# Exercise
Please state how many lines in the records contain the string "slope", with no words besides the number.

Object change descriptions:
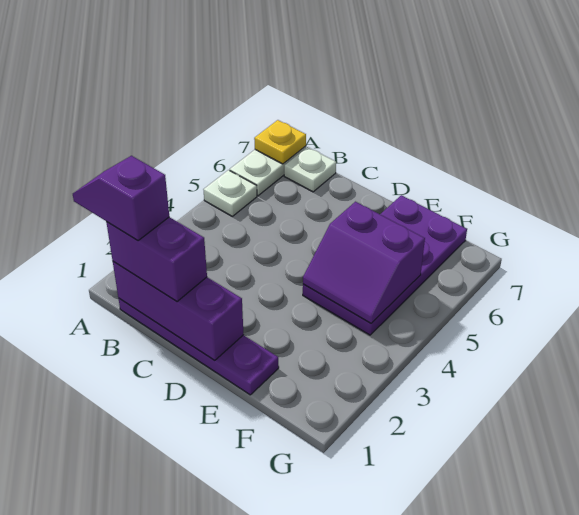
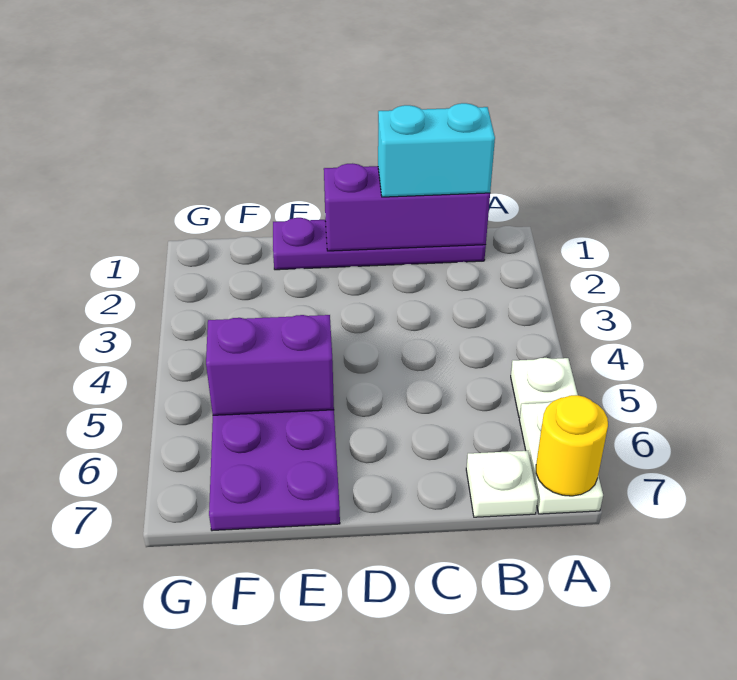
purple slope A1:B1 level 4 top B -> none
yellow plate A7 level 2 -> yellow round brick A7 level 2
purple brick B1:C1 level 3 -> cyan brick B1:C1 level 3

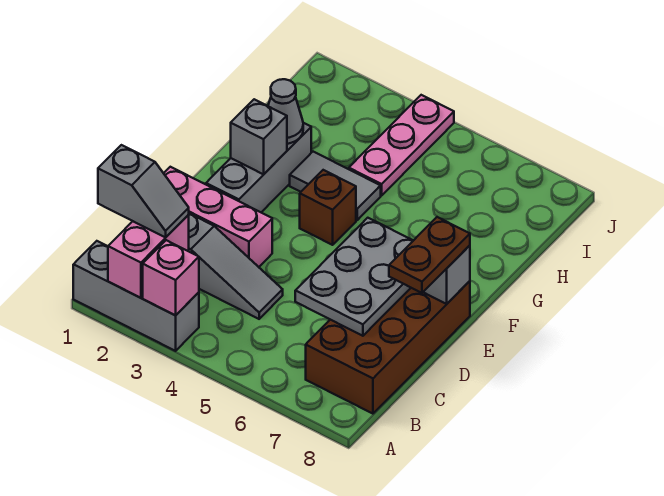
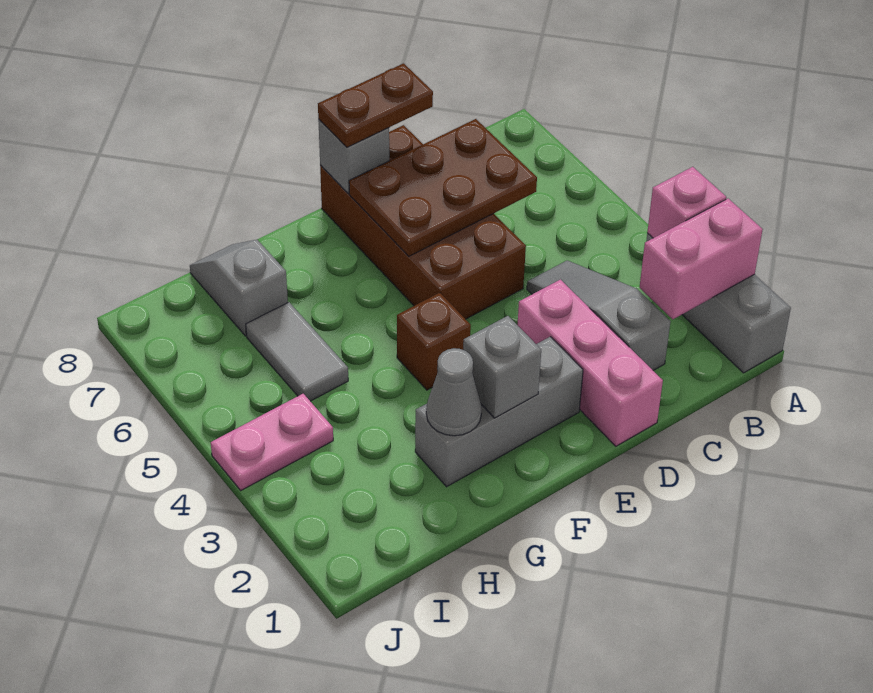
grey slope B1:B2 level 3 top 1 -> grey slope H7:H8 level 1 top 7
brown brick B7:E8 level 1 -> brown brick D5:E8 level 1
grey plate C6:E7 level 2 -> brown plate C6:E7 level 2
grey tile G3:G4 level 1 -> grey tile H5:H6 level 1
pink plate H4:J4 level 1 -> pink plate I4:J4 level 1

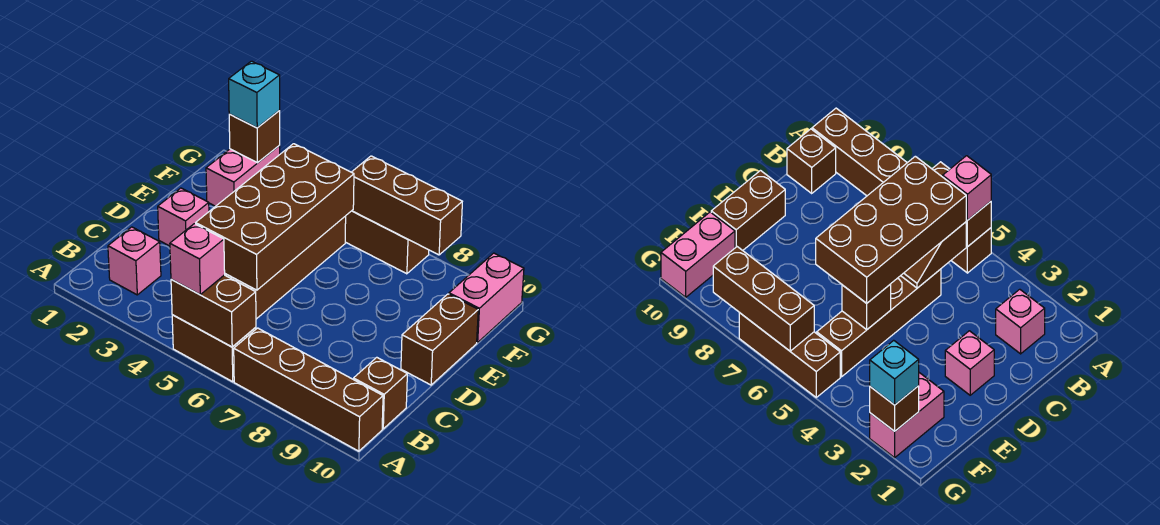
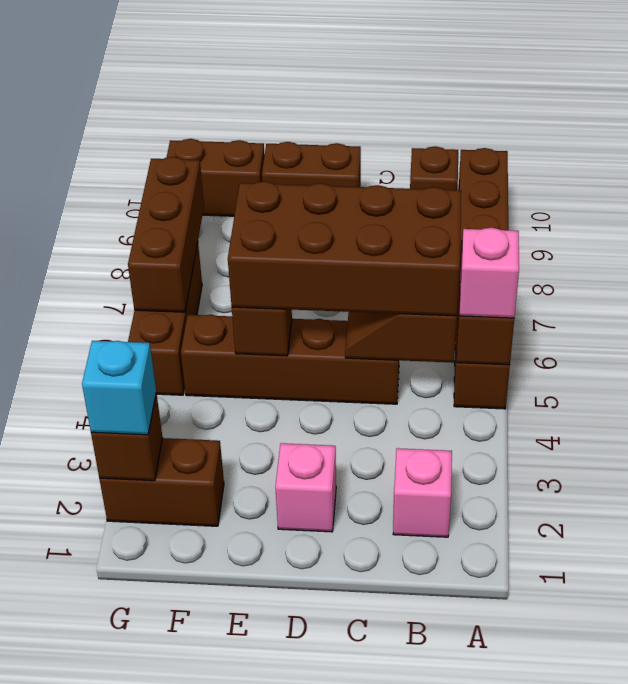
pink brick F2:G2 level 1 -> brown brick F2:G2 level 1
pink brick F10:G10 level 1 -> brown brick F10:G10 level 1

# The answer
2